WORK INSTRUCTION: The answer must be every line of the records below that contains the word "none", copied out.

Object matching records:

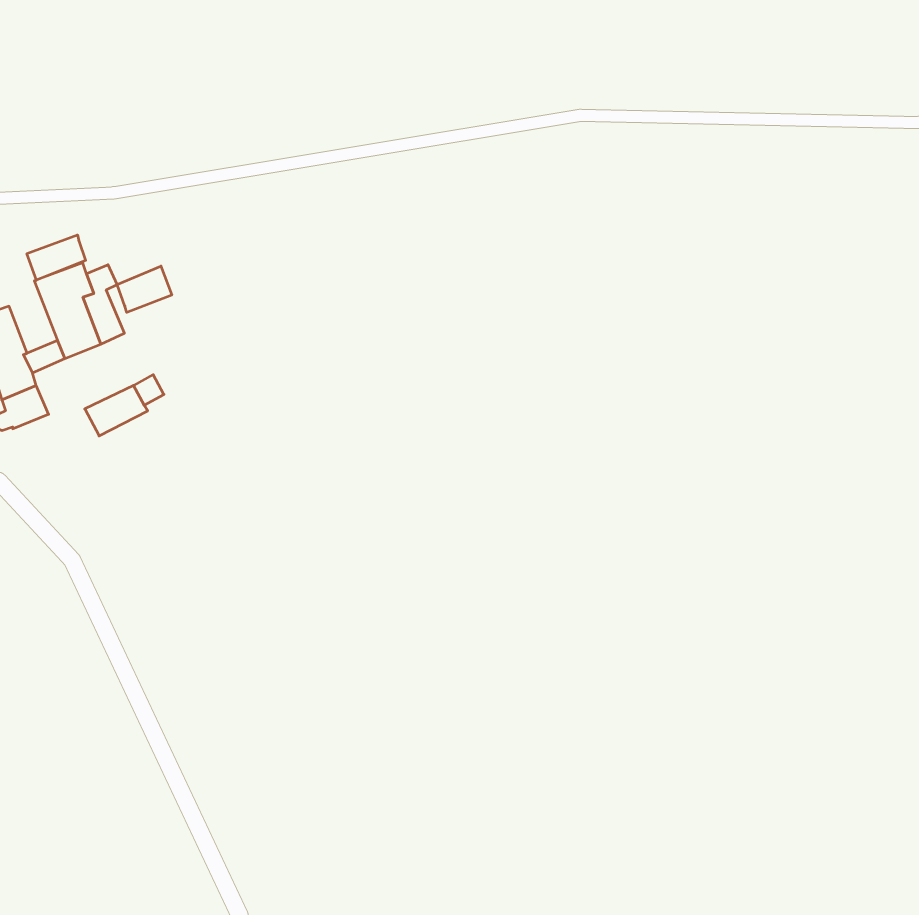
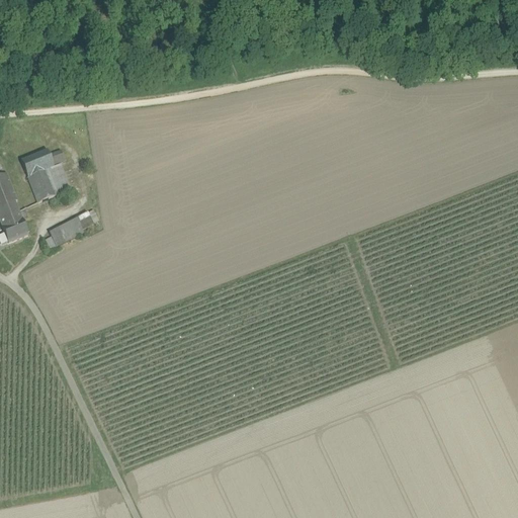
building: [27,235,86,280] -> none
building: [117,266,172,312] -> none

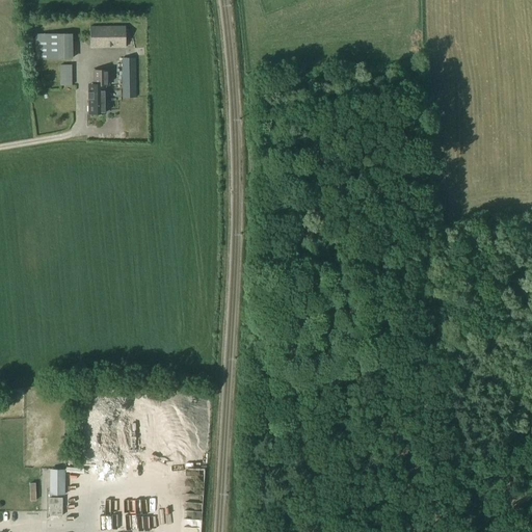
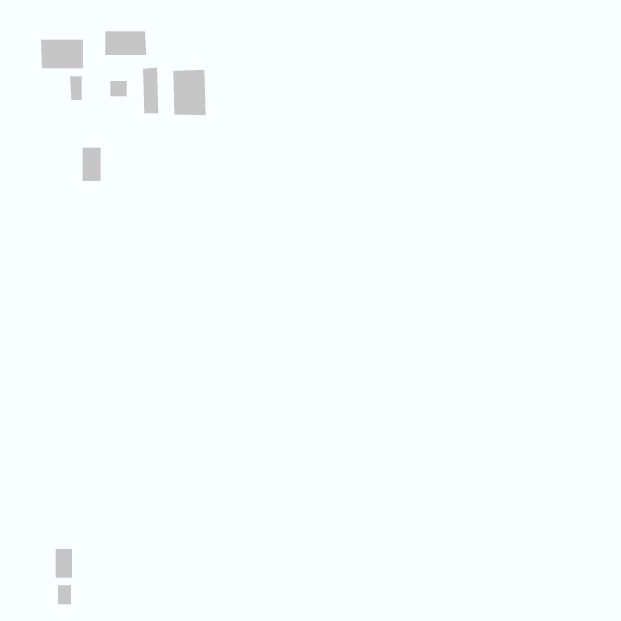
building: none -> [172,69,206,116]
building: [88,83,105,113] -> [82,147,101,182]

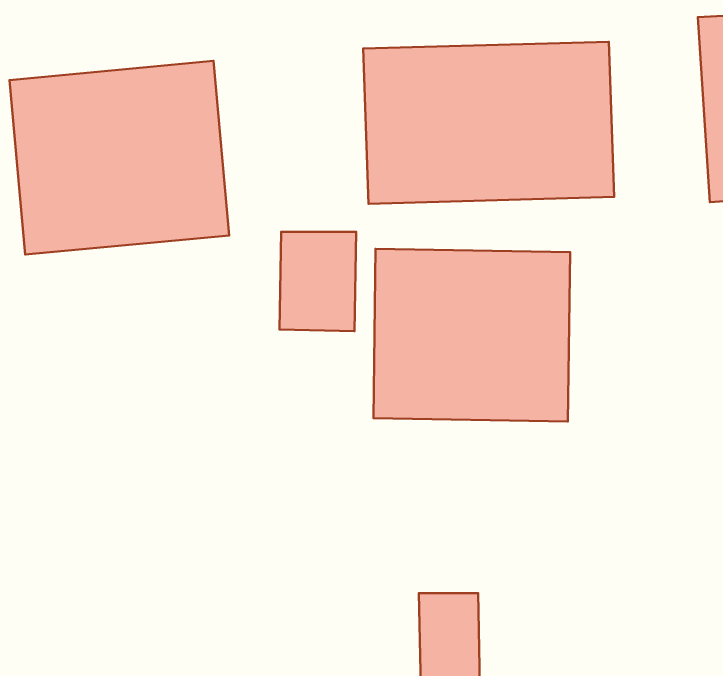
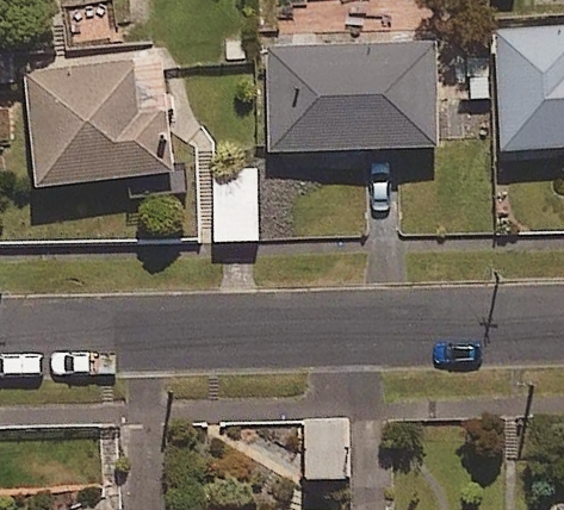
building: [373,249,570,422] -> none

EXERCISE OUTPUT:
building: [27,235,86,280] -> none
building: [117,266,172,312] -> none
building: none -> [172,69,206,116]
building: [373,249,570,422] -> none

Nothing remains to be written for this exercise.